- WHAT IS EXPECTED -
In the records below, the line with "V1: 6V (plus +24V, minus GND) -> none" opens the range and the line with "D1: none -> diode 1N4007 (A SIG, K GND)" closes it; print that range exactly and nothing else.

- SOURCE DATA -
[Start of Attachment]

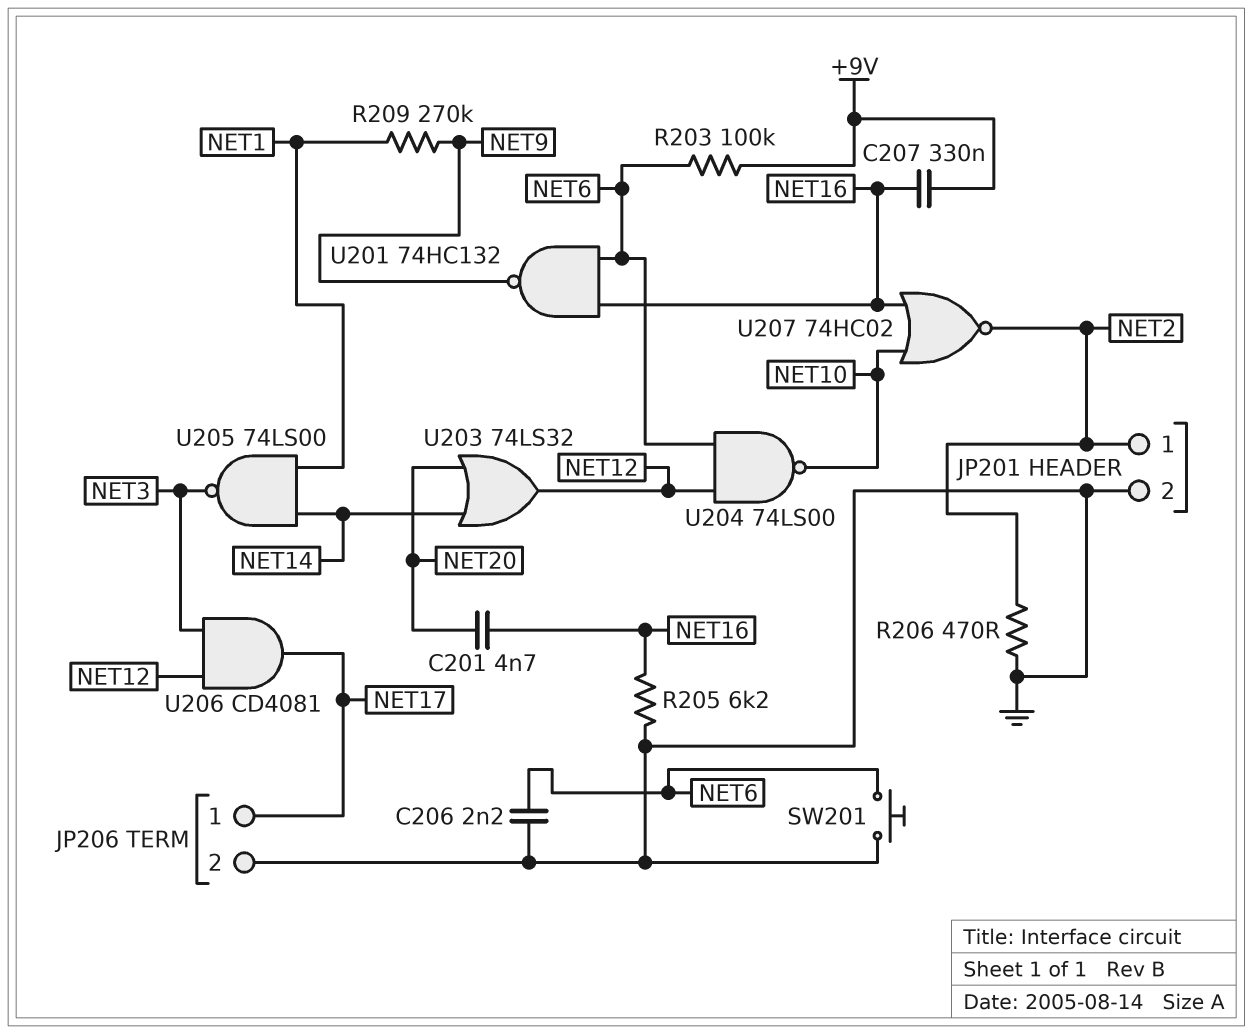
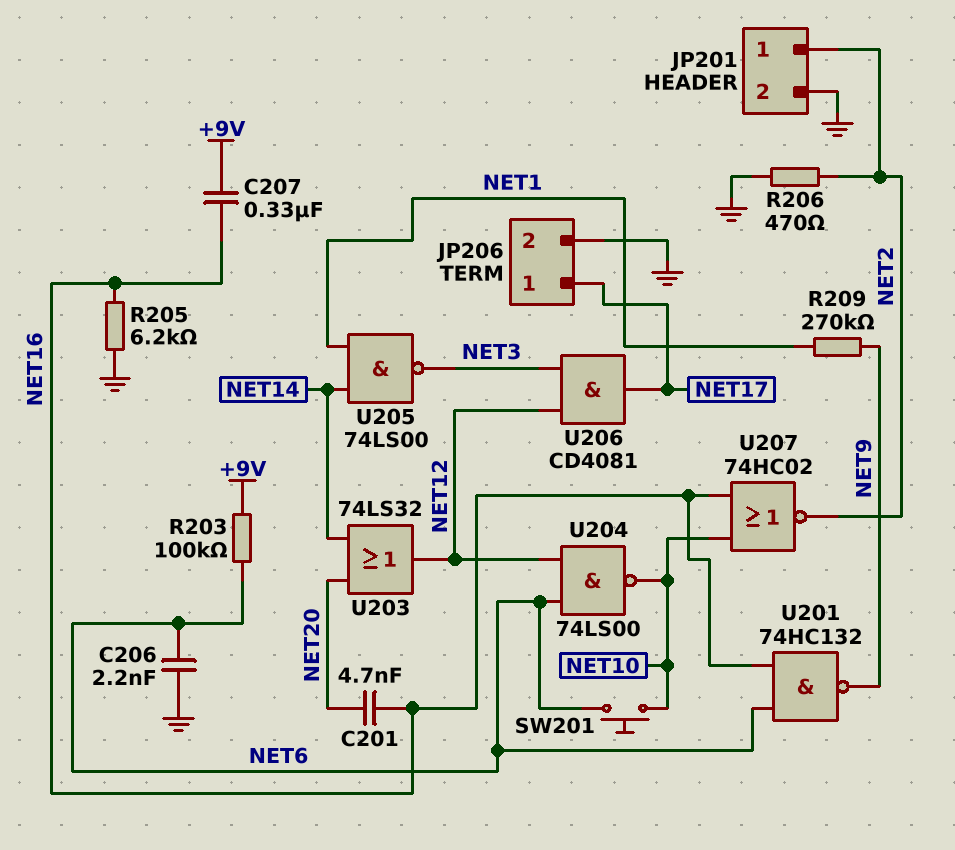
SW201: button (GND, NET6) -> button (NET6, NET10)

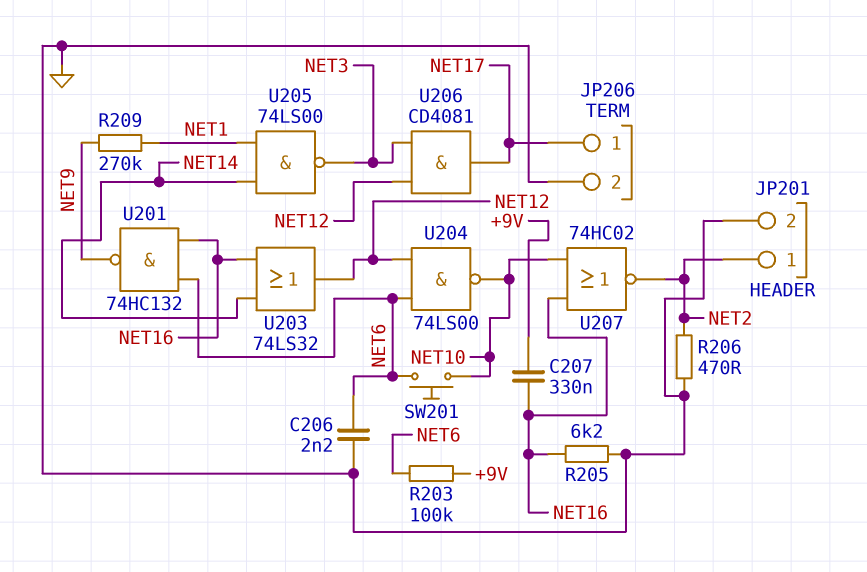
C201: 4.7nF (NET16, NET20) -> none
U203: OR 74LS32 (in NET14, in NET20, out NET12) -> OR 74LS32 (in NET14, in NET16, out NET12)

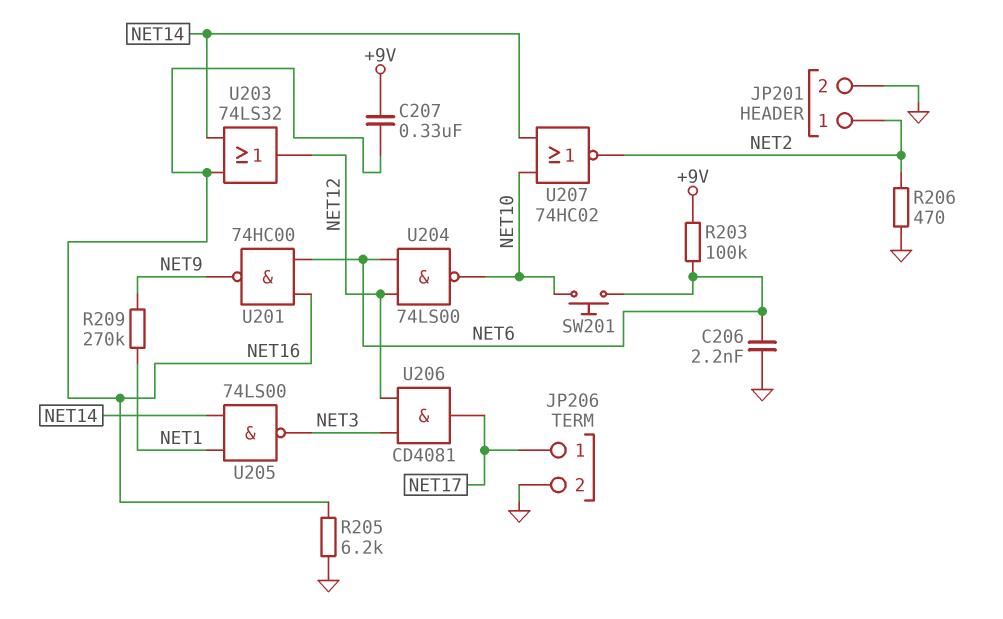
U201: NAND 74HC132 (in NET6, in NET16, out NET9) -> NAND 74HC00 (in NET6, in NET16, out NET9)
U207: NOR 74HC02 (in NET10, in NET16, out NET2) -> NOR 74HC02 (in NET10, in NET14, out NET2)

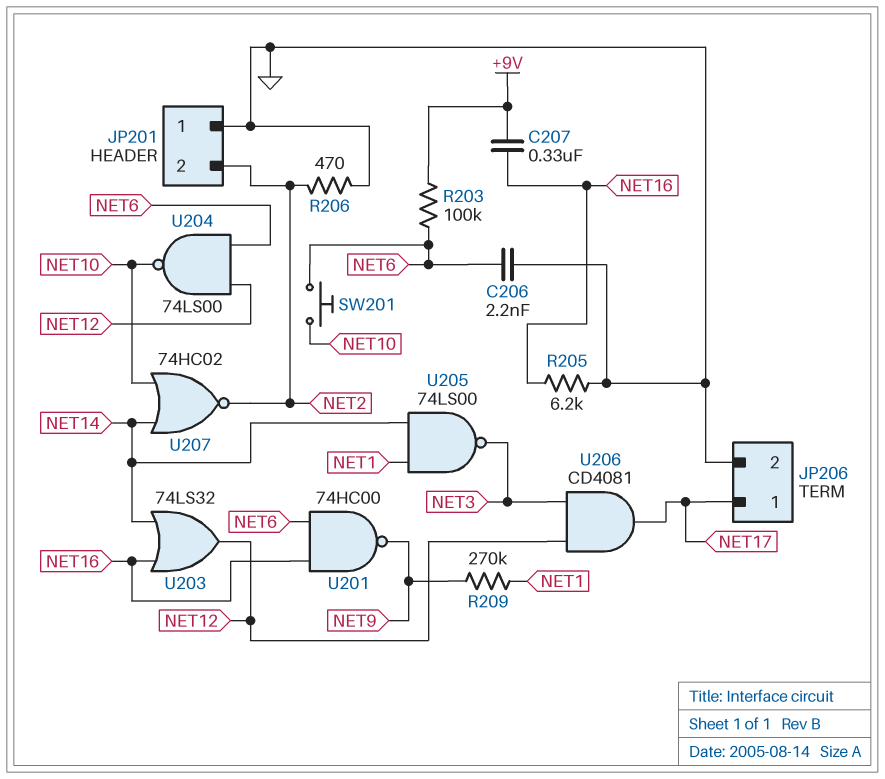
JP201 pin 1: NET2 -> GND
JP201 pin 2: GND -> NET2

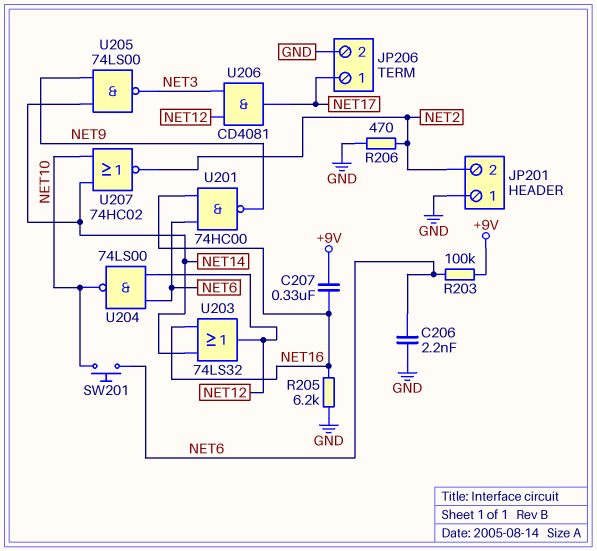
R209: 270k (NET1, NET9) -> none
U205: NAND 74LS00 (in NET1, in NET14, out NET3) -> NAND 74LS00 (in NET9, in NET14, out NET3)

[End of Attachment]
[Start of Attachment]

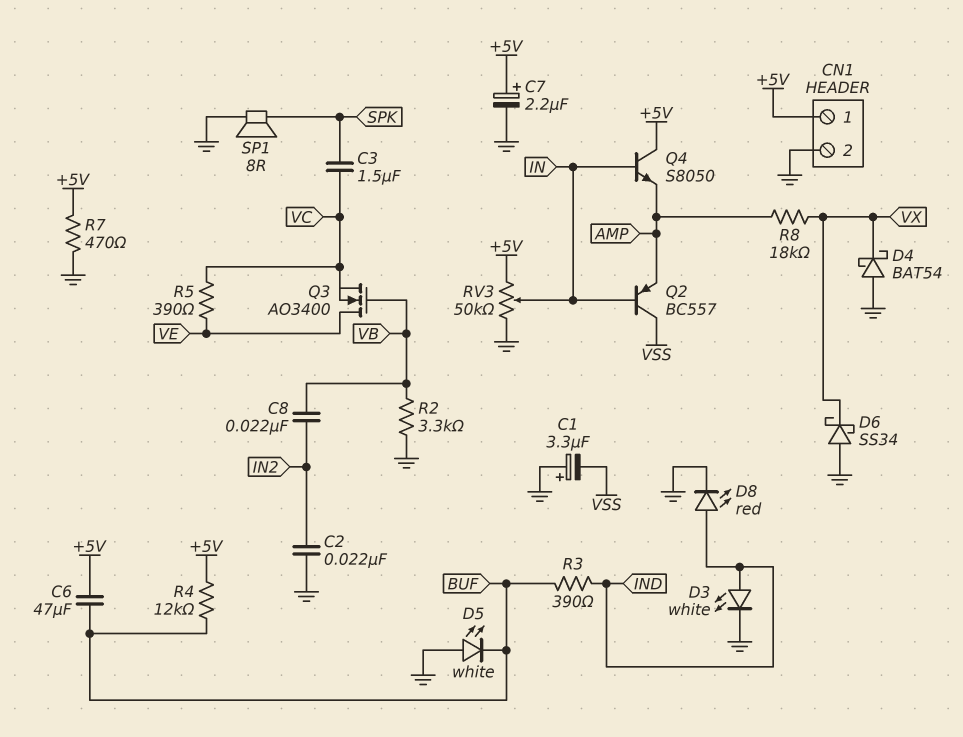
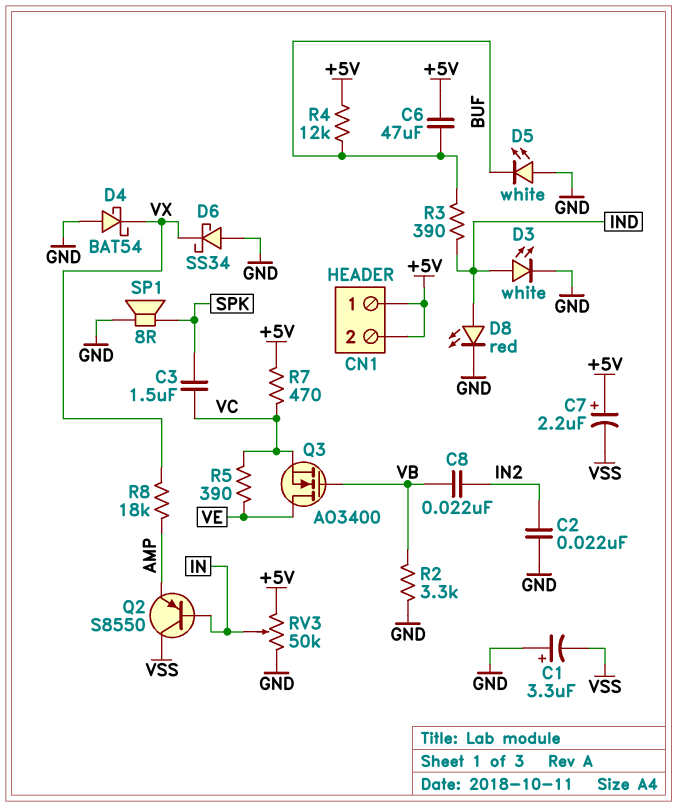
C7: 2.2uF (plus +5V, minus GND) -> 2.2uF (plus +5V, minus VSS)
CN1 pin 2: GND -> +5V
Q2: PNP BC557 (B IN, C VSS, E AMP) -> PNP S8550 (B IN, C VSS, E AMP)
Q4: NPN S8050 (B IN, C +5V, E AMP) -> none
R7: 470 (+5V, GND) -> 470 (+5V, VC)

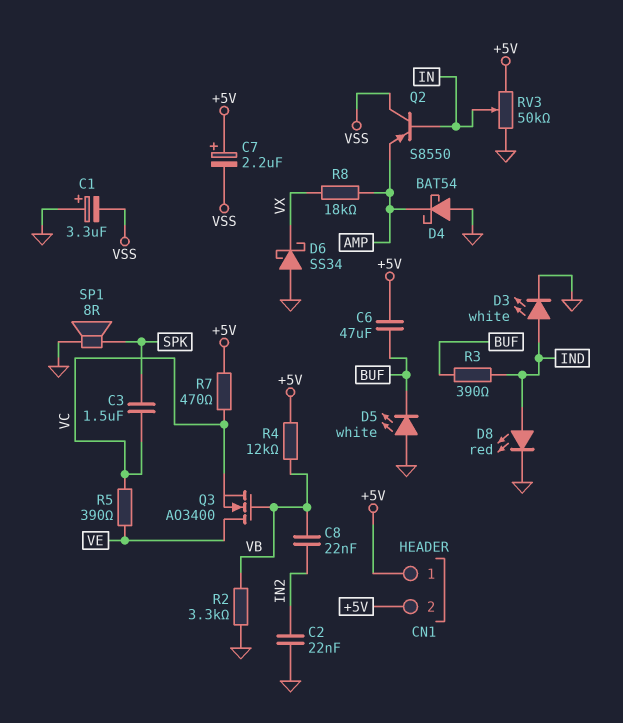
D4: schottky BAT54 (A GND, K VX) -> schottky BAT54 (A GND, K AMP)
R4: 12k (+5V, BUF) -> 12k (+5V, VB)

[End of Attachment]
[Start of Attachment]

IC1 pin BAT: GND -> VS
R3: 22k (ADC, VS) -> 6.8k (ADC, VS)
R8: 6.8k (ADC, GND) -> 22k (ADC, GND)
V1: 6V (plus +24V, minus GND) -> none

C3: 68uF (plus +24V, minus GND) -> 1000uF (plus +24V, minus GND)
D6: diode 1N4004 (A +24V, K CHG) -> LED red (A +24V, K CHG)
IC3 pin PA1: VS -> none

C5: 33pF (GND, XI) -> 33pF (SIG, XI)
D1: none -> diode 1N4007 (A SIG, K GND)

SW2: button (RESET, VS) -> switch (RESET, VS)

[End of Attachment]

- RESPONSE TO THIS TASK -
V1: 6V (plus +24V, minus GND) -> none

C3: 68uF (plus +24V, minus GND) -> 1000uF (plus +24V, minus GND)
D6: diode 1N4004 (A +24V, K CHG) -> LED red (A +24V, K CHG)
IC3 pin PA1: VS -> none

C5: 33pF (GND, XI) -> 33pF (SIG, XI)
D1: none -> diode 1N4007 (A SIG, K GND)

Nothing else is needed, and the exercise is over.